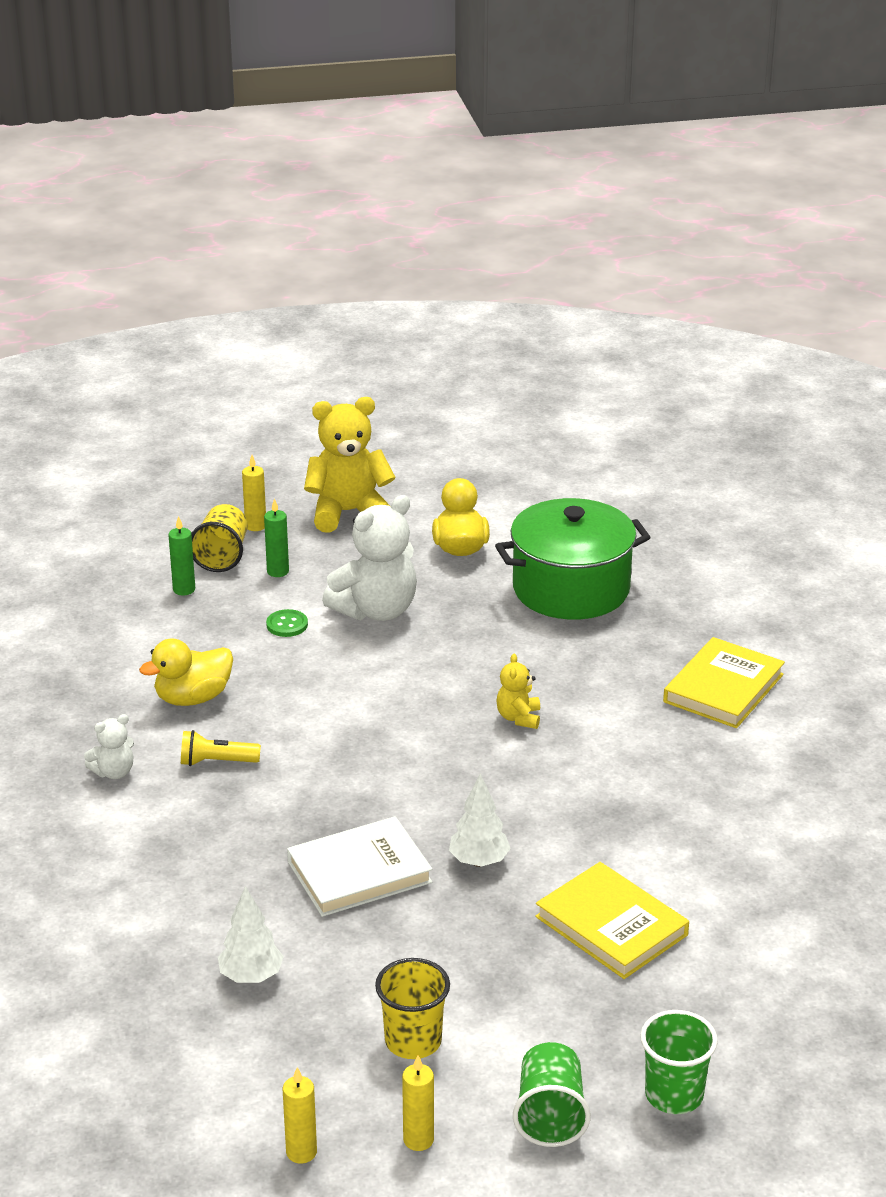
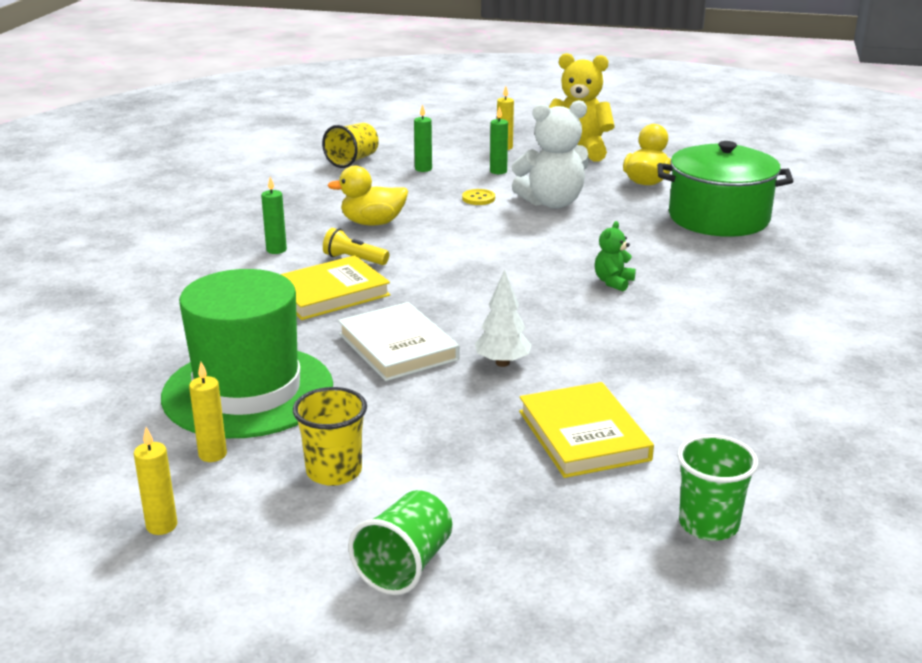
camera: 25 degrees right, 5 degrees down
(114, 772) = (276, 250): white teddy bear -> green candle
(222, 556) = (466, 157): yellow cup -> yellow cup (352, 160)
(251, 976) = (248, 391): white tree -> green hat
(287, 625) = (478, 198): green button -> yellow button
(359, 872) = (397, 347): white book -> white book turned 60 degrees clockwise
(418, 1140) = (268, 548): yellow candle -> yellow candle (212, 454)
(519, 718) = (613, 282): yellow teddy bear -> green teddy bear
(674, 1095) = (540, 587): green cup -> green cup (708, 524)
(723, 688) = (810, 300): yellow book -> yellow book (329, 293)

YOUR ASSIGNMENT: What number of lines in the records hold "green"? Reply with that number alone.

TASK SOLUTION: 5